[[ Record set open ]]

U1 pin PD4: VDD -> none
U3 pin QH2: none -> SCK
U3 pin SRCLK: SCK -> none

[[ Record set closed ]]
[[ Record set open ]]

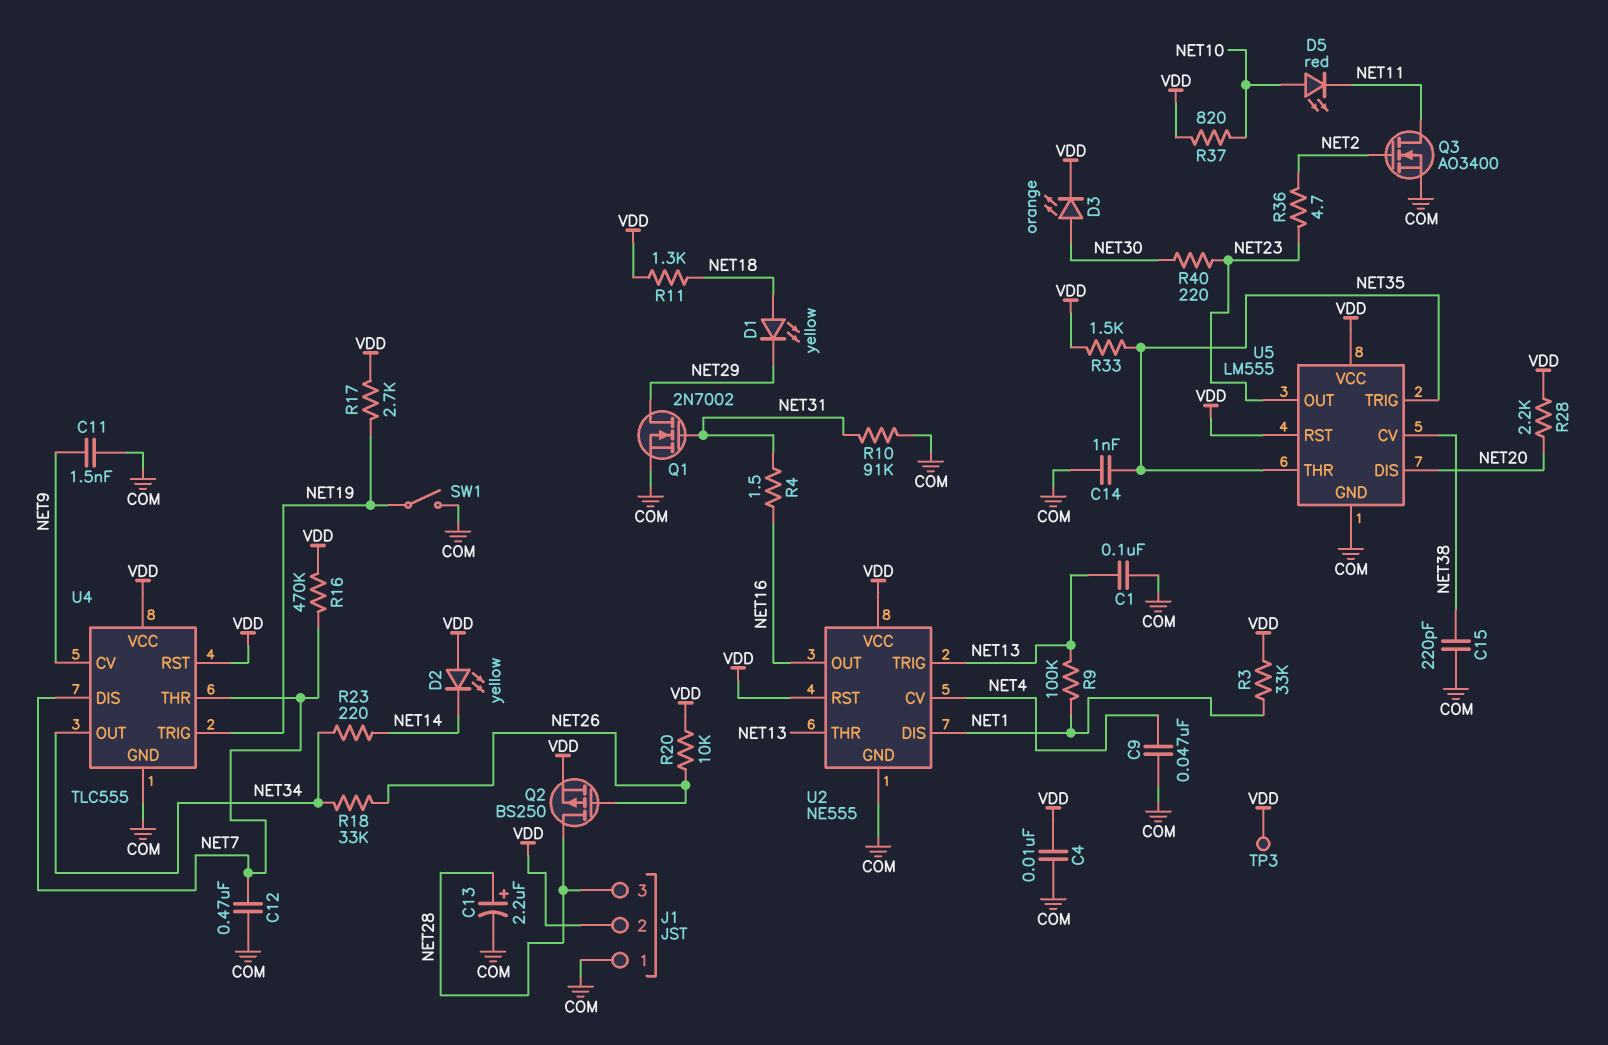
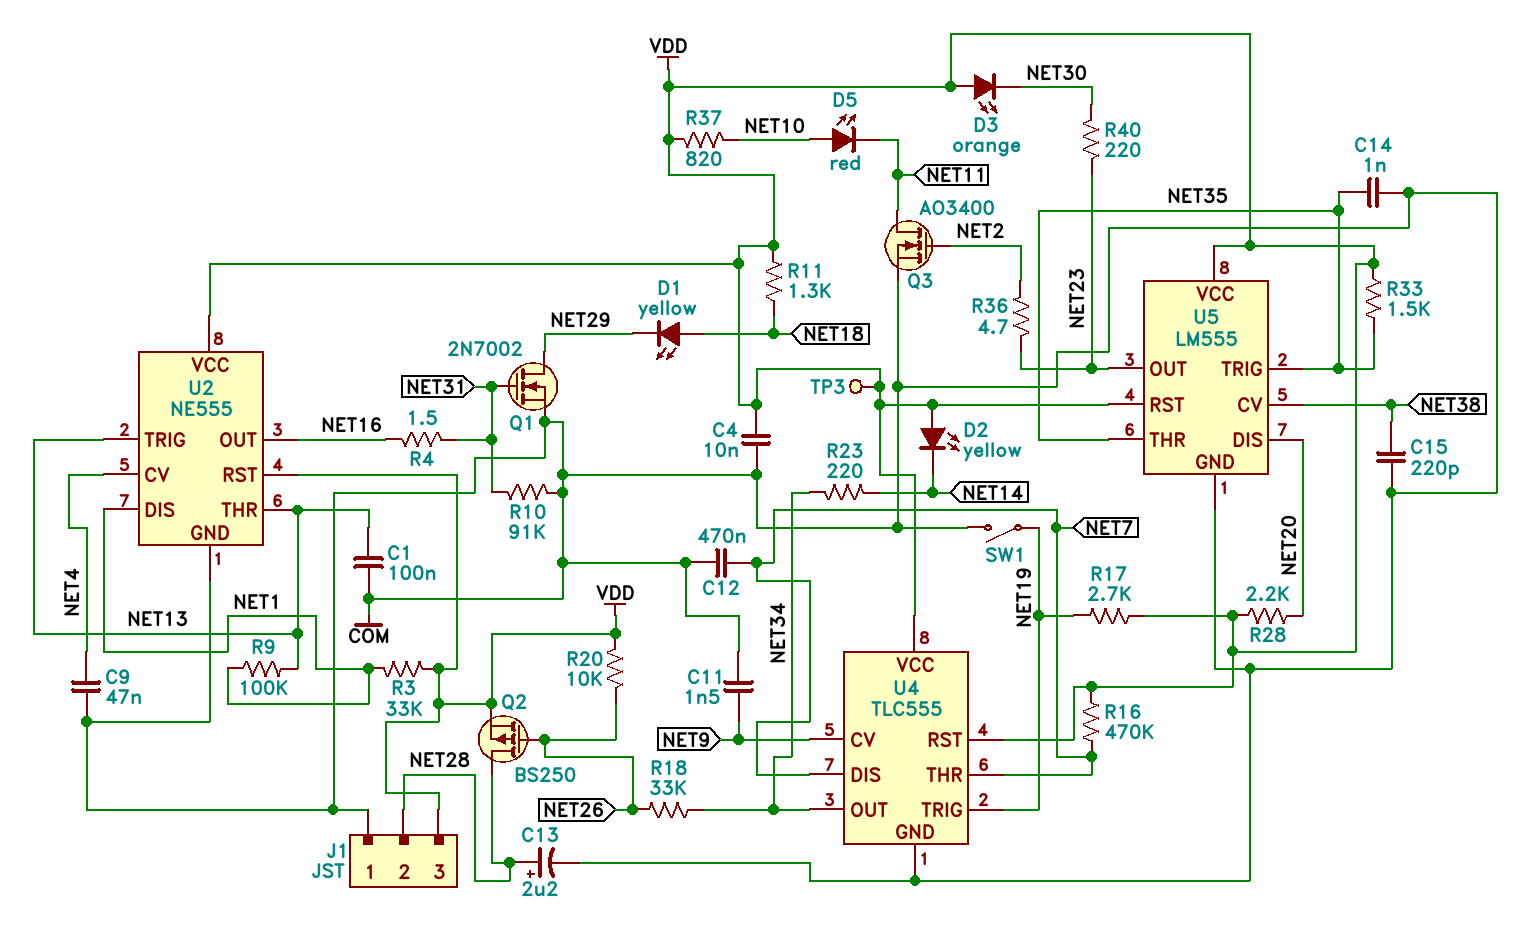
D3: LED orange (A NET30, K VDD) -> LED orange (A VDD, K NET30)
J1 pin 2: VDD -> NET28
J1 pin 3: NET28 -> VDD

[[ Record set closed ]]
[[ Record set open ]]

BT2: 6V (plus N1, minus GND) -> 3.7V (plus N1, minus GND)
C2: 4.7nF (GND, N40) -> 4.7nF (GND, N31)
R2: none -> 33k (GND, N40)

[[ Record set closed ]]

**Your assignment**.
Filter the records above for lines containing the word "none", and copy those lines.

**Your solution**.
U1 pin PD4: VDD -> none
U3 pin QH2: none -> SCK
U3 pin SRCLK: SCK -> none
R2: none -> 33k (GND, N40)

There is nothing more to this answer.